Exercise:
Scan the data for "camera" and copy the lines it appears in.
*** Block opens ***
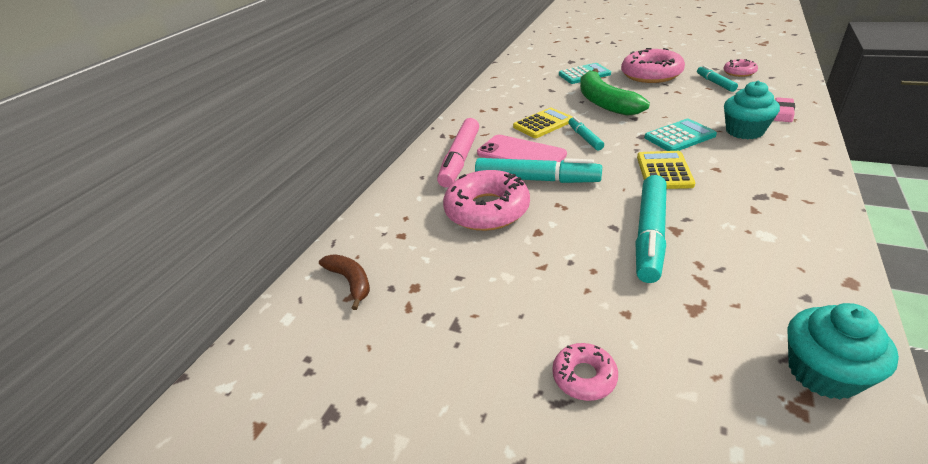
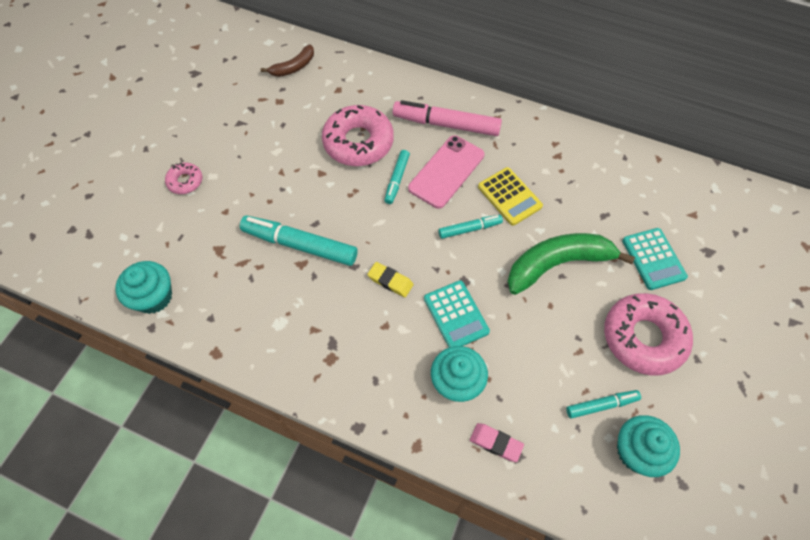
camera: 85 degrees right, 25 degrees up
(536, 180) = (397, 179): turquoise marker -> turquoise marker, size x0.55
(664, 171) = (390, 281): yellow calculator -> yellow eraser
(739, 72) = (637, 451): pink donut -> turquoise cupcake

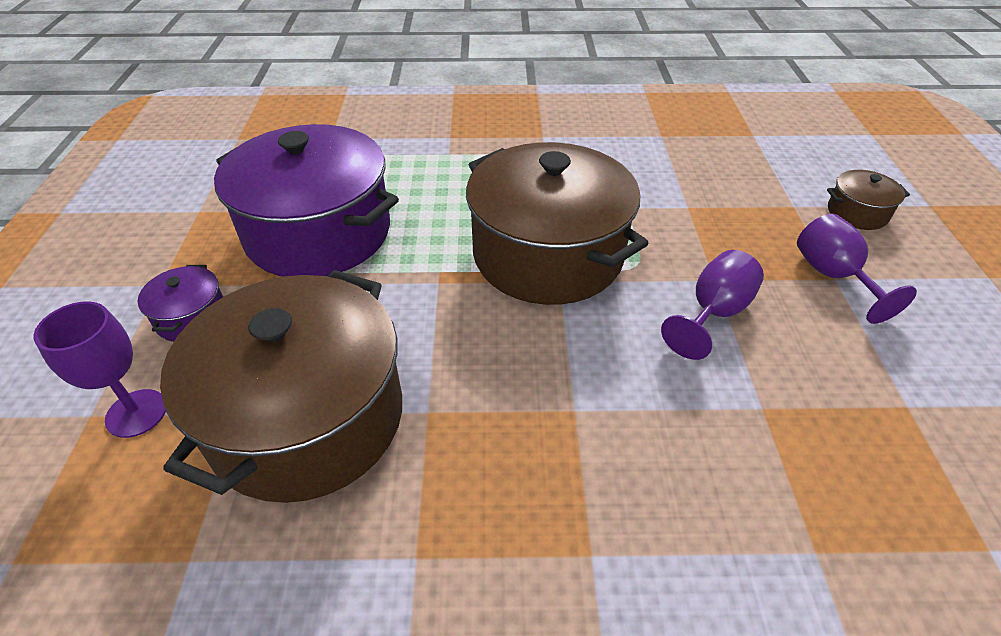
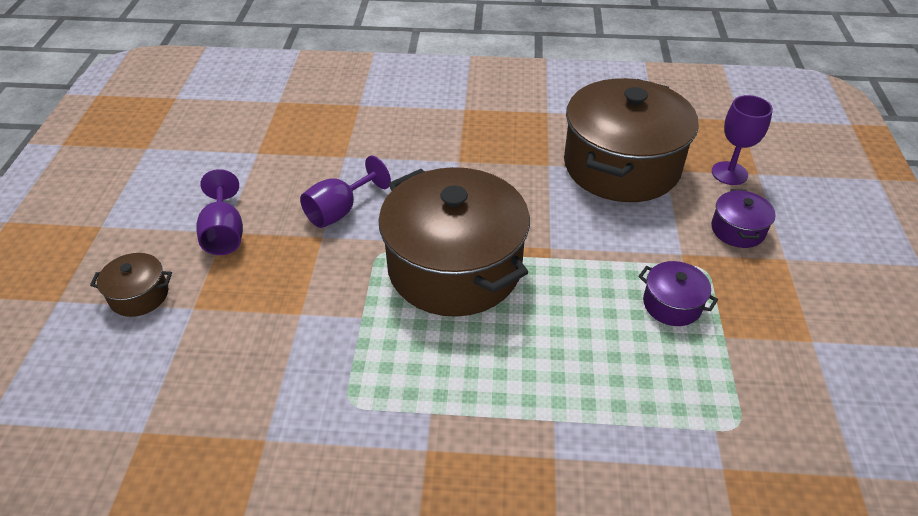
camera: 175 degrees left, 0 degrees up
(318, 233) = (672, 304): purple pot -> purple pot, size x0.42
*** Block closes ***
Response box:
camera: 85 degrees right, 25 degrees up
camera: 175 degrees left, 0 degrees up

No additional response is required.